─── Available records

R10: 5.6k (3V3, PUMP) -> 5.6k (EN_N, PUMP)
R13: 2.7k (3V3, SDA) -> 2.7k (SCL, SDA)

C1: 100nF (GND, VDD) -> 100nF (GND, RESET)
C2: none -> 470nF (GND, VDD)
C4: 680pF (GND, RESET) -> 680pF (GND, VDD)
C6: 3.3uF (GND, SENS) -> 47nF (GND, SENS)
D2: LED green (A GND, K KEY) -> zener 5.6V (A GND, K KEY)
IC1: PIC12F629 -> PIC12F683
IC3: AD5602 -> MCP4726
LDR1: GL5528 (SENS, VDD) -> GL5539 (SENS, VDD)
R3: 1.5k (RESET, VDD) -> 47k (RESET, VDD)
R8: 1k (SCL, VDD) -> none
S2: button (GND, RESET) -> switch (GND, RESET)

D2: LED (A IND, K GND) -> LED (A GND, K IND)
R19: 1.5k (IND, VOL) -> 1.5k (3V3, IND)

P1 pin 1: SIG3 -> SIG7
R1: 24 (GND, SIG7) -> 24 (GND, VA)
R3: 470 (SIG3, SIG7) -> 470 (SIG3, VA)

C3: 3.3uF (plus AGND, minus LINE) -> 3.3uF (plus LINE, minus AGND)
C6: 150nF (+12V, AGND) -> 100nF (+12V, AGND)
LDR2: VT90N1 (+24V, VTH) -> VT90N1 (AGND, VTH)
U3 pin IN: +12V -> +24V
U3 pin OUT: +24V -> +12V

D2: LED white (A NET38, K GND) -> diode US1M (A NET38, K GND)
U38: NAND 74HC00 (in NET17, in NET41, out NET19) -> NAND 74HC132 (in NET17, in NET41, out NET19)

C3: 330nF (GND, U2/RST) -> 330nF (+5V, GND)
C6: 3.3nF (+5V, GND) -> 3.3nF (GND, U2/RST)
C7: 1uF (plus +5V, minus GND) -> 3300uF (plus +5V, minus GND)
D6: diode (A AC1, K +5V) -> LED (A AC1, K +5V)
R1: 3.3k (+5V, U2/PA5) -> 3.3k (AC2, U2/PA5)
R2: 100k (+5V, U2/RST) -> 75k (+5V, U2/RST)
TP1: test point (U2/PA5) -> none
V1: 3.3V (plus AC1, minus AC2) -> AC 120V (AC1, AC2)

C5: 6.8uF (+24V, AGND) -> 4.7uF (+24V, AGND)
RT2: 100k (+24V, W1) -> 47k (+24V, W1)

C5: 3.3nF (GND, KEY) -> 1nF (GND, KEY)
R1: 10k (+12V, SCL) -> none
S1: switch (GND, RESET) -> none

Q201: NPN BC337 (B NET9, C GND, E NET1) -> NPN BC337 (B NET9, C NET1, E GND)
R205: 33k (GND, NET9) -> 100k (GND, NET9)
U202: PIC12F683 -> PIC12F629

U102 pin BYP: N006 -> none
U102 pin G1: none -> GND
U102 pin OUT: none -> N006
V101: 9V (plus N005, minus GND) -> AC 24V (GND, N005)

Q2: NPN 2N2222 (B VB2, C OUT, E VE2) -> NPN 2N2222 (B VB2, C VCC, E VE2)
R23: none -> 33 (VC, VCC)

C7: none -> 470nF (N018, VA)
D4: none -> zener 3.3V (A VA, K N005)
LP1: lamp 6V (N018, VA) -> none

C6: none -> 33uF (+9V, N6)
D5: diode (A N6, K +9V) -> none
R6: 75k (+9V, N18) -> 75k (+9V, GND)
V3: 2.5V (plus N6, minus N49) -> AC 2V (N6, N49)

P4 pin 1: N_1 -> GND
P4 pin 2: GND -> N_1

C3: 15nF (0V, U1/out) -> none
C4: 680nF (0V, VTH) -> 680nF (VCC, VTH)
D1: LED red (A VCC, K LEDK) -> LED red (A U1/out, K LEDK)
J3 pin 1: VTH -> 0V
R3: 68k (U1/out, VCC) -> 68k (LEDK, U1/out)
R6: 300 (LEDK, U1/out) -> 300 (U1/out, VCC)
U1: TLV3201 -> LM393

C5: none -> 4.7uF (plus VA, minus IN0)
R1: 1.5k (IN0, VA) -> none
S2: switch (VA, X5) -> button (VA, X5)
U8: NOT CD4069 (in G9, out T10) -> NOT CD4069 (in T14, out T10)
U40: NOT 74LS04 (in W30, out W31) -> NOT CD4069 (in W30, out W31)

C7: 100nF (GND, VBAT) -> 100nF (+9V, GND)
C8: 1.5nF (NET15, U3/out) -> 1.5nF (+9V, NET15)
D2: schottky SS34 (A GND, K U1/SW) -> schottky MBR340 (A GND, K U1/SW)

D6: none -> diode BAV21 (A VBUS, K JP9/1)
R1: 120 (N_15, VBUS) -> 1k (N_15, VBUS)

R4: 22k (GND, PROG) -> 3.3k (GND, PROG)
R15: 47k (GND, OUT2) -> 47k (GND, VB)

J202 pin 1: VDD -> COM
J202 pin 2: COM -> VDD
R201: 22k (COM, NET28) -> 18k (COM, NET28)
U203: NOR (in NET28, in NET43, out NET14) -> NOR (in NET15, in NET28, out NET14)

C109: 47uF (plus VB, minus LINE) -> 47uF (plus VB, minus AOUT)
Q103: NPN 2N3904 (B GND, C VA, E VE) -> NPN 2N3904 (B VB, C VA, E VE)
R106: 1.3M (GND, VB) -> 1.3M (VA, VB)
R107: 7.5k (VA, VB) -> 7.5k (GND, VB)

──────

- Problem statement
Output all lines from the beginning of the data up to the line holding "C6: 3.3uF (GND, SENS) -> 47nF (GND, SENS)", that line included, exactly as written.

- Answer section
R10: 5.6k (3V3, PUMP) -> 5.6k (EN_N, PUMP)
R13: 2.7k (3V3, SDA) -> 2.7k (SCL, SDA)

C1: 100nF (GND, VDD) -> 100nF (GND, RESET)
C2: none -> 470nF (GND, VDD)
C4: 680pF (GND, RESET) -> 680pF (GND, VDD)
C6: 3.3uF (GND, SENS) -> 47nF (GND, SENS)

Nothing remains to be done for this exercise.